● Directions for this task: Please copy every line of the records below that holds the word "after".

● Supplied material:
━━━━━━━━━━
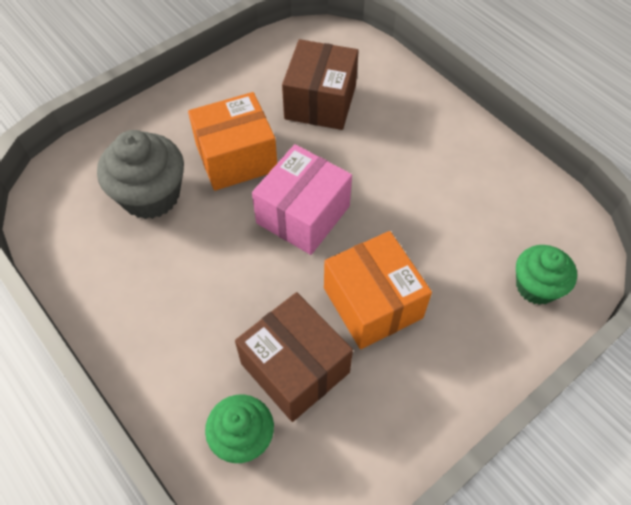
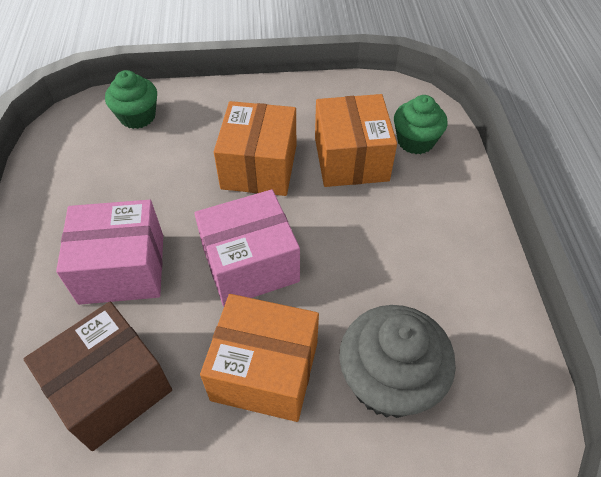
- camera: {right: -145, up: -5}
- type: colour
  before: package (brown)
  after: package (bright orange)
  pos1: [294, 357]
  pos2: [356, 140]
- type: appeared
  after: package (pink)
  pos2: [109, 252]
━━━━━━━━━━
● Worked solution:
  after: package (bright orange)
  after: package (pink)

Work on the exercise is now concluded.